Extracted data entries
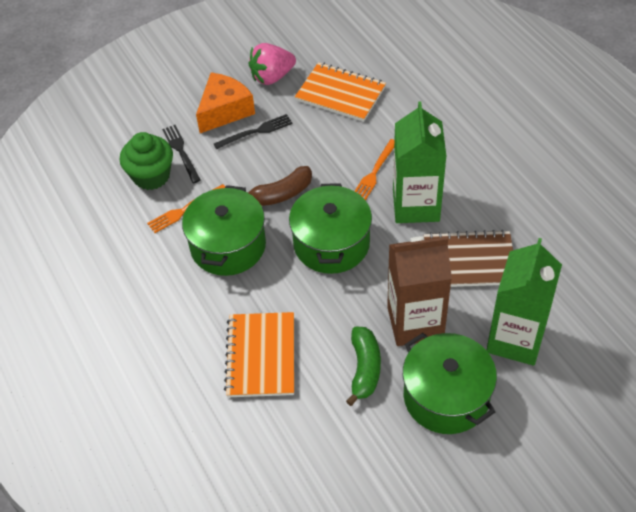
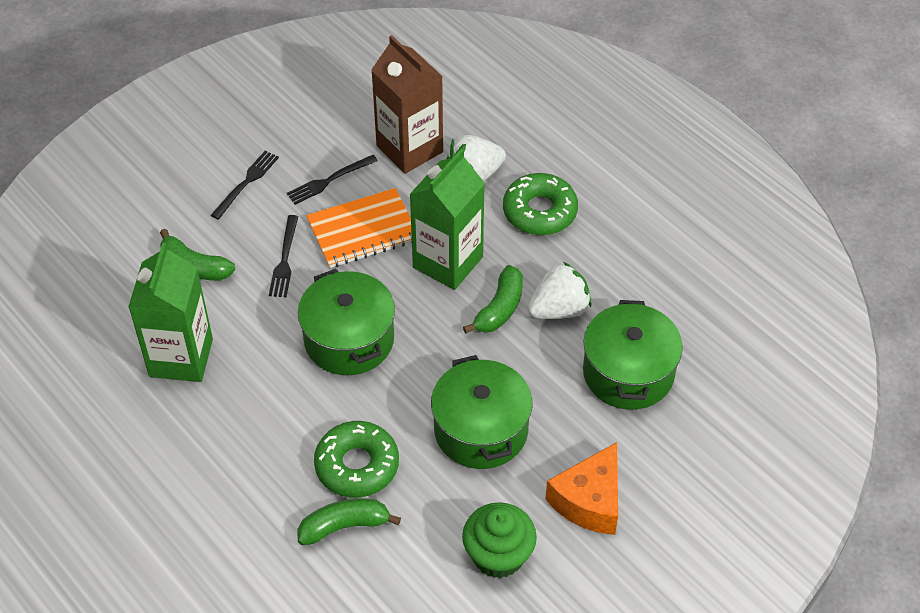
black fork: 2 -> 3
brown banana: 1 -> 0
brown notebook: 1 -> 0
green banana: 1 -> 3
green donut: 0 -> 2
orange fork: 2 -> 0
orange notebook: 2 -> 1
pink strawberry: 1 -> 0
white strawberry: 0 -> 2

** How to complete this task **
Give back exactly the lines from the line containing "brown banana: 1 -> 0" to the end of the entries, and no other lines.

** Answer for the task **
brown banana: 1 -> 0
brown notebook: 1 -> 0
green banana: 1 -> 3
green donut: 0 -> 2
orange fork: 2 -> 0
orange notebook: 2 -> 1
pink strawberry: 1 -> 0
white strawberry: 0 -> 2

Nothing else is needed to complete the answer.